╔══
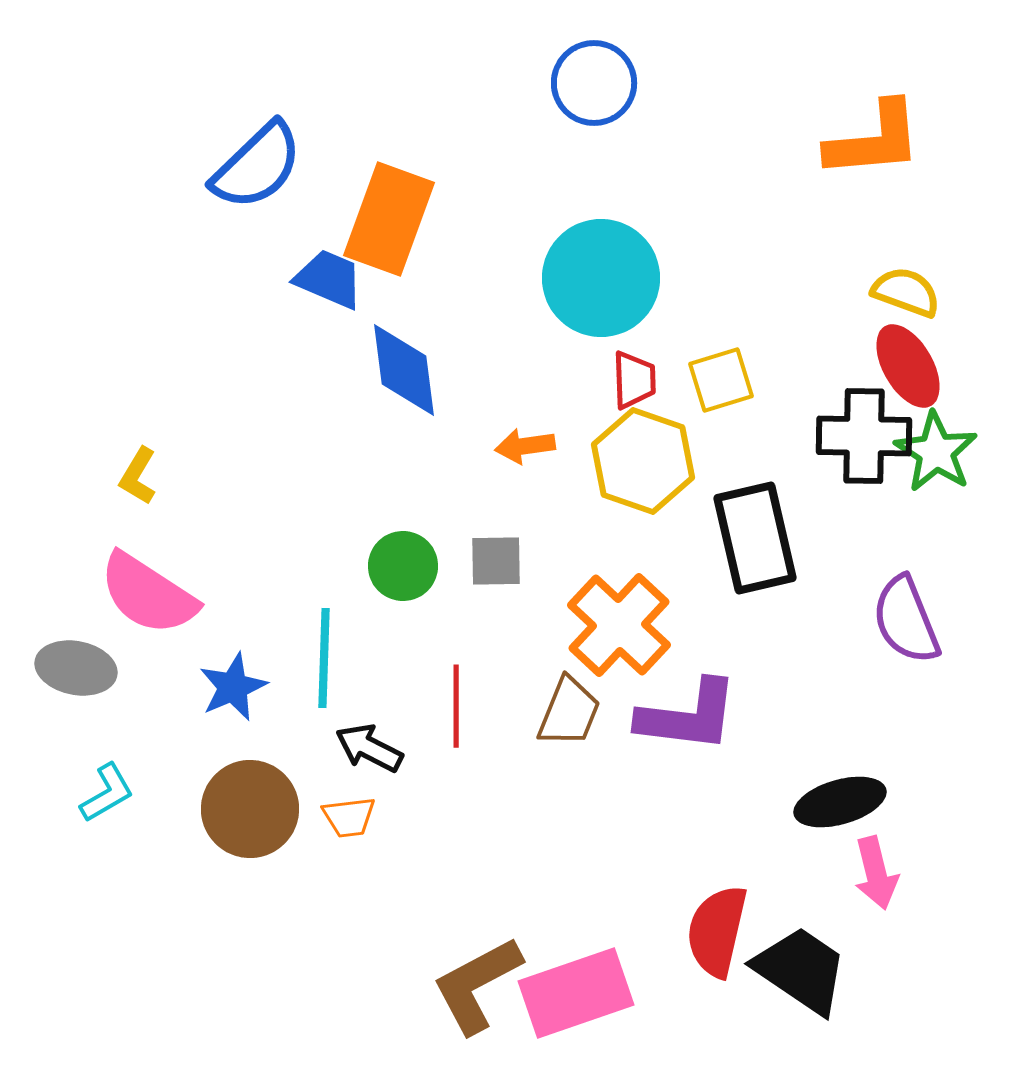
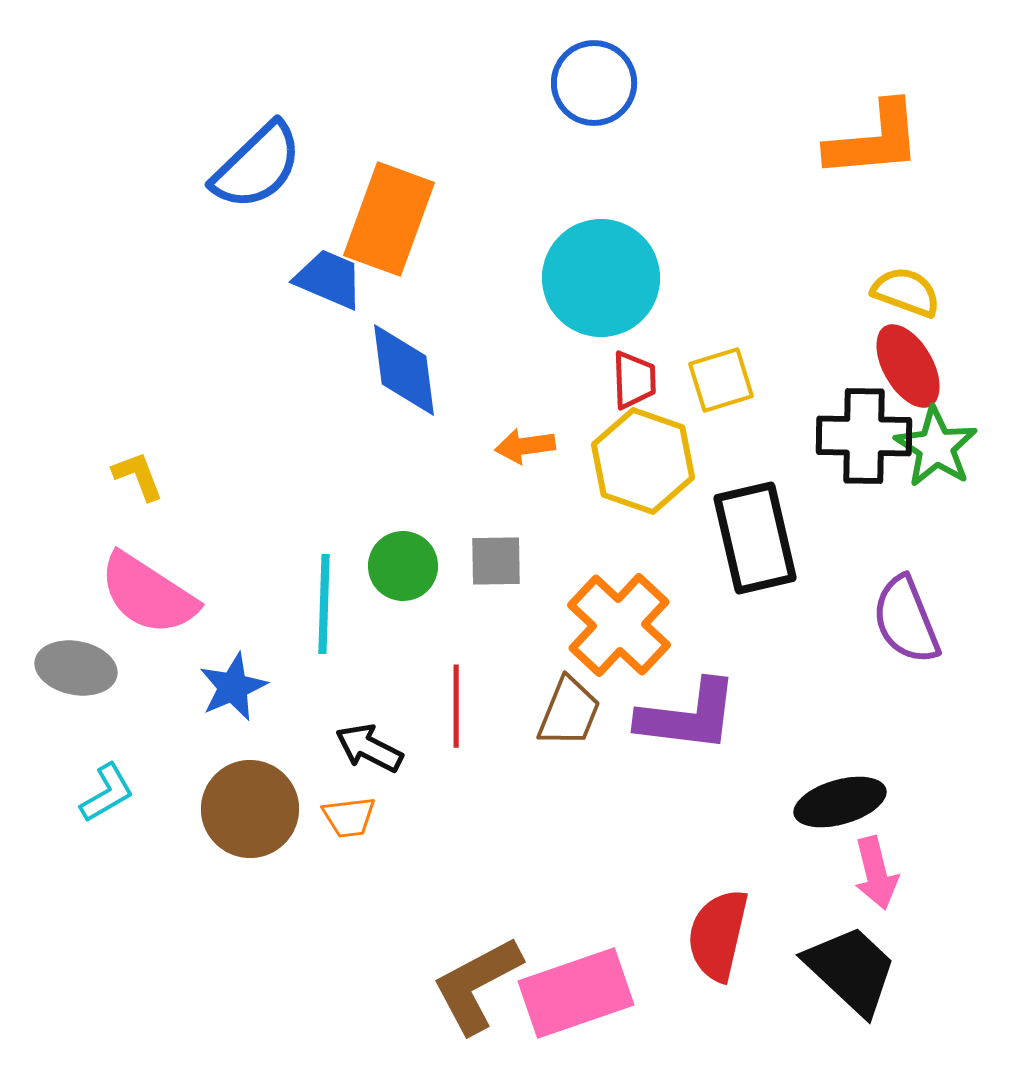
green star: moved 5 px up
yellow L-shape: rotated 128 degrees clockwise
cyan line: moved 54 px up
red semicircle: moved 1 px right, 4 px down
black trapezoid: moved 50 px right; rotated 9 degrees clockwise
╚══
▶ _WHAT THE TASK ASKS_
When a line holds the string "clockwise", pull it out of the listing.

▶ _FINAL ANSWER_
yellow L-shape: rotated 128 degrees clockwise
black trapezoid: moved 50 px right; rotated 9 degrees clockwise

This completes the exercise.